TASK DIRECTIONS:
Please copy, word for word, everything from the line containing "green arrow: moved 29 px up" down to the line containing "green arrow: rotated", both ends included. Give only those lines.

ITEMS:
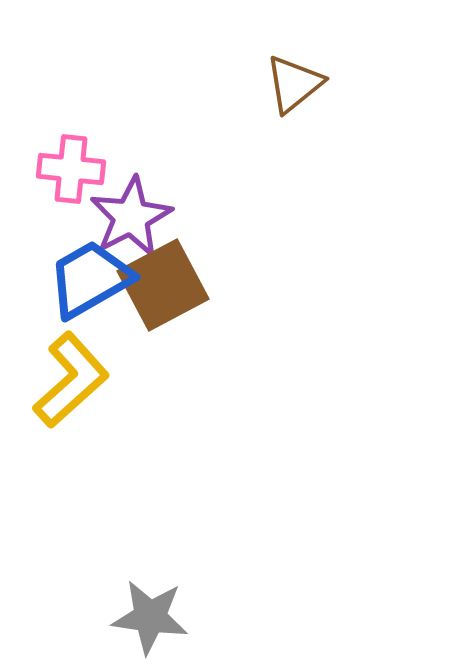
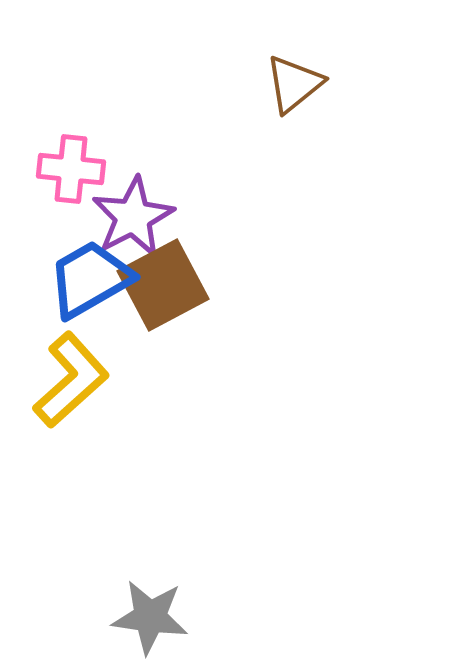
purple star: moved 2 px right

* * *

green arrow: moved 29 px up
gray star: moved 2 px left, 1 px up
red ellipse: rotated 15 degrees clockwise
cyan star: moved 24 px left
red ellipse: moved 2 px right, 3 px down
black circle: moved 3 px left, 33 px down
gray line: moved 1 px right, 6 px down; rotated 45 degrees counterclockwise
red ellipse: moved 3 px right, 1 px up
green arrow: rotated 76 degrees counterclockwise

WRITTEN ANSWER:
green arrow: moved 29 px up
gray star: moved 2 px left, 1 px up
red ellipse: rotated 15 degrees clockwise
cyan star: moved 24 px left
red ellipse: moved 2 px right, 3 px down
black circle: moved 3 px left, 33 px down
gray line: moved 1 px right, 6 px down; rotated 45 degrees counterclockwise
red ellipse: moved 3 px right, 1 px up
green arrow: rotated 76 degrees counterclockwise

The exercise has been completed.